- [What to do] Your task is to repeat the records exactly from the line containing "cyan 1x3 brick" onward, through the final line.

_ _ _

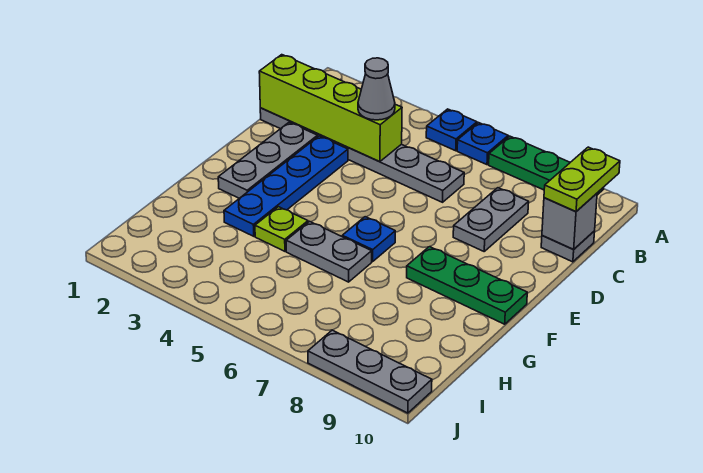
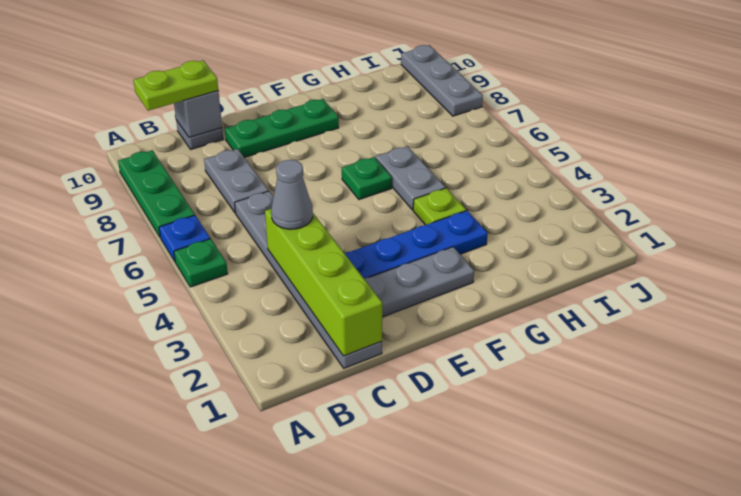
blue 1x1 plate [426,109,477,151] -> green 1x1 plate [174,239,228,287]
grey 1x2 plate [453,188,529,251] -> grey 1x2 plate turned to [204,149,269,213]
blue 1x1 plate [342,217,395,262] -> green 1x1 plate [342,157,392,200]
green 1x3 plate [407,247,527,324] -> green 1x3 plate turned to [225,99,339,158]

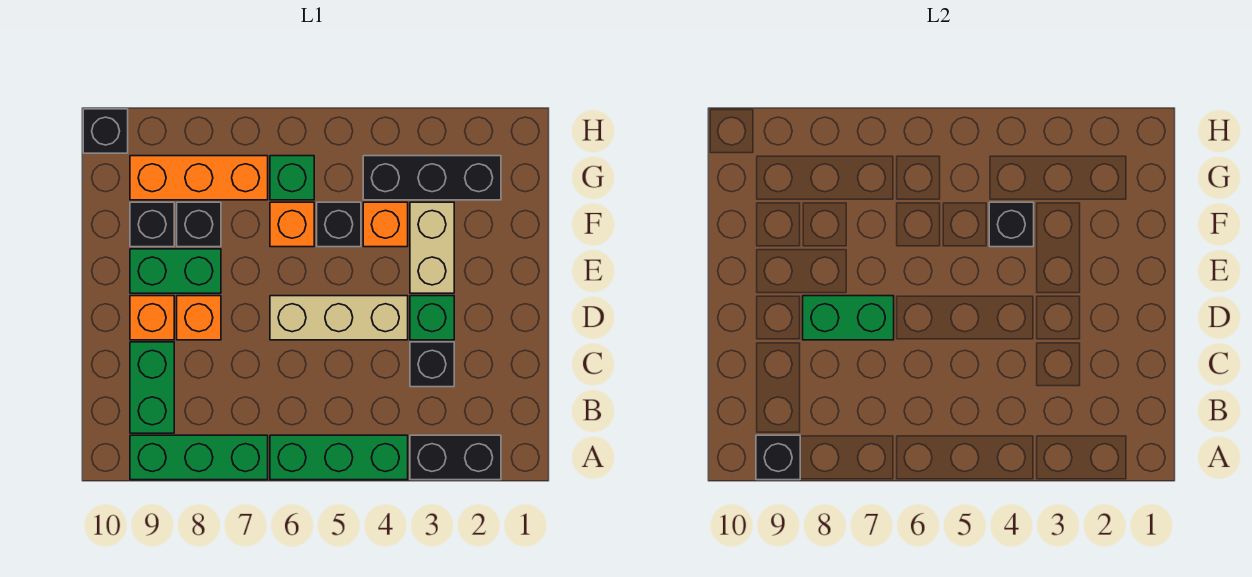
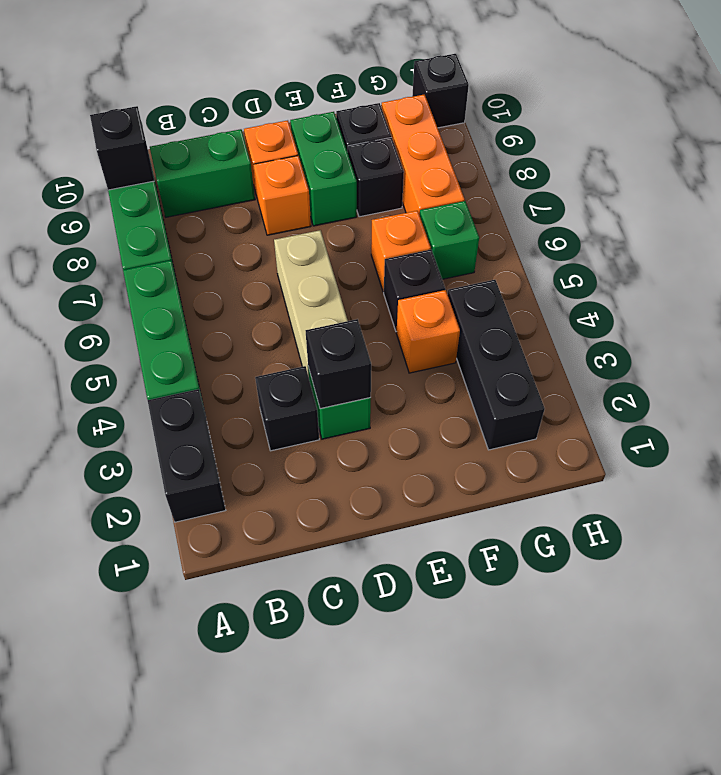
green 1x2 brick [803,296,894,340] -> none
tan 1x2 brick [410,202,454,293] -> none
black 1x1 brick [989,202,1034,247] -> black 1x1 brick moved to [306,319,371,409]

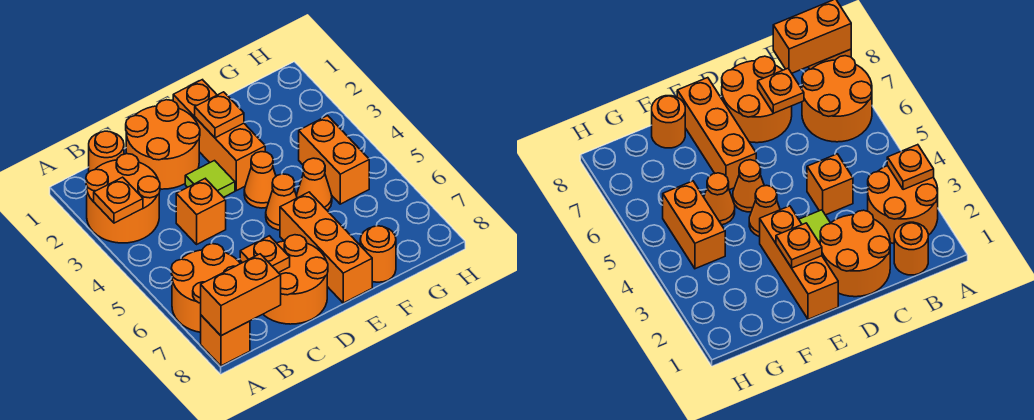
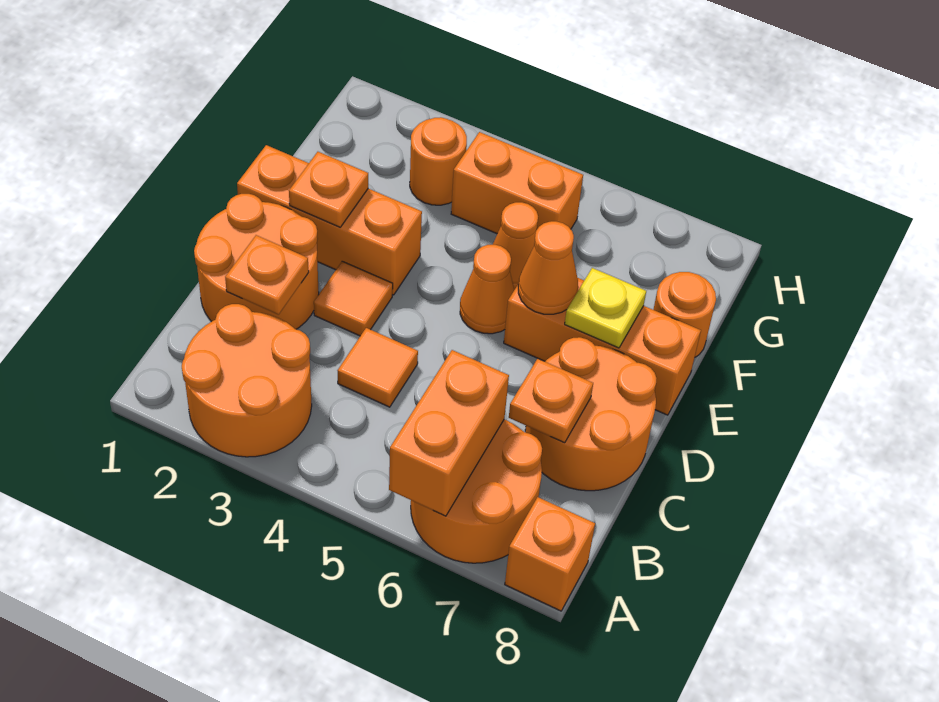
orange 1x1 plate [94,177,143,223] -> orange 1x1 plate moved to [225,235,309,315]
orange 1x2 brick [201,254,281,336] -> orange 1x2 brick moved to [389,350,509,516]
orange 1x1 round brick [89,131,124,172] -> orange 1x1 round brick moved to [410,117,467,205]
orange 1x1 brick [176,179,226,244] -> orange 1x1 tile [338,328,418,407]
lime 1x1 tile [185,161,235,197] -> orange 1x1 tile [314,261,393,336]
orange 1x1 cone [244,152,276,208] -> orange 1x1 cone moved to [518,221,578,314]
none -> yellow 1x1 plate [565,268,646,348]

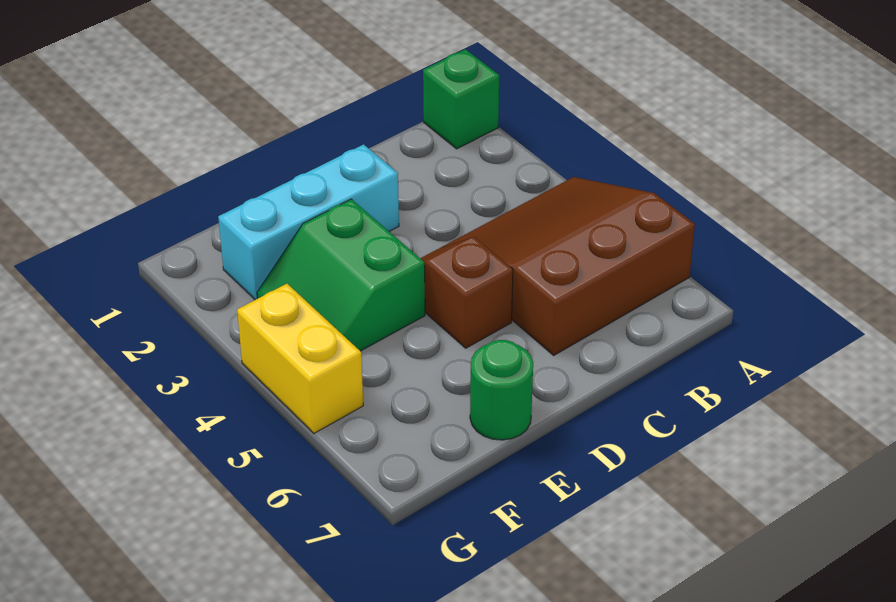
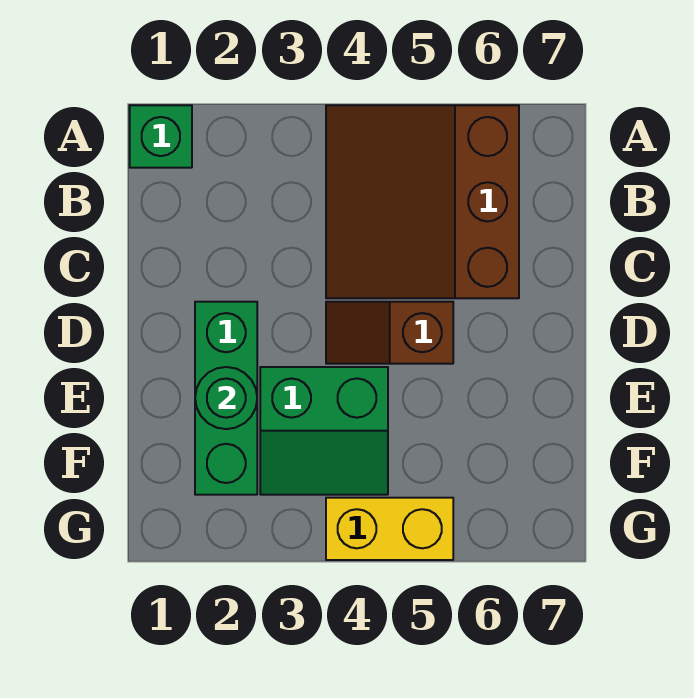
cyan 1x3 brick [218,144,399,300] -> green 1x3 brick [195,302,257,495]
green 1x1 round brick [470,340,533,440] -> green 1x1 round brick moved to [195,367,257,429]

_ _ _

- [Solution to this exercise]
cyan 1x3 brick [218,144,399,300] -> green 1x3 brick [195,302,257,495]
green 1x1 round brick [470,340,533,440] -> green 1x1 round brick moved to [195,367,257,429]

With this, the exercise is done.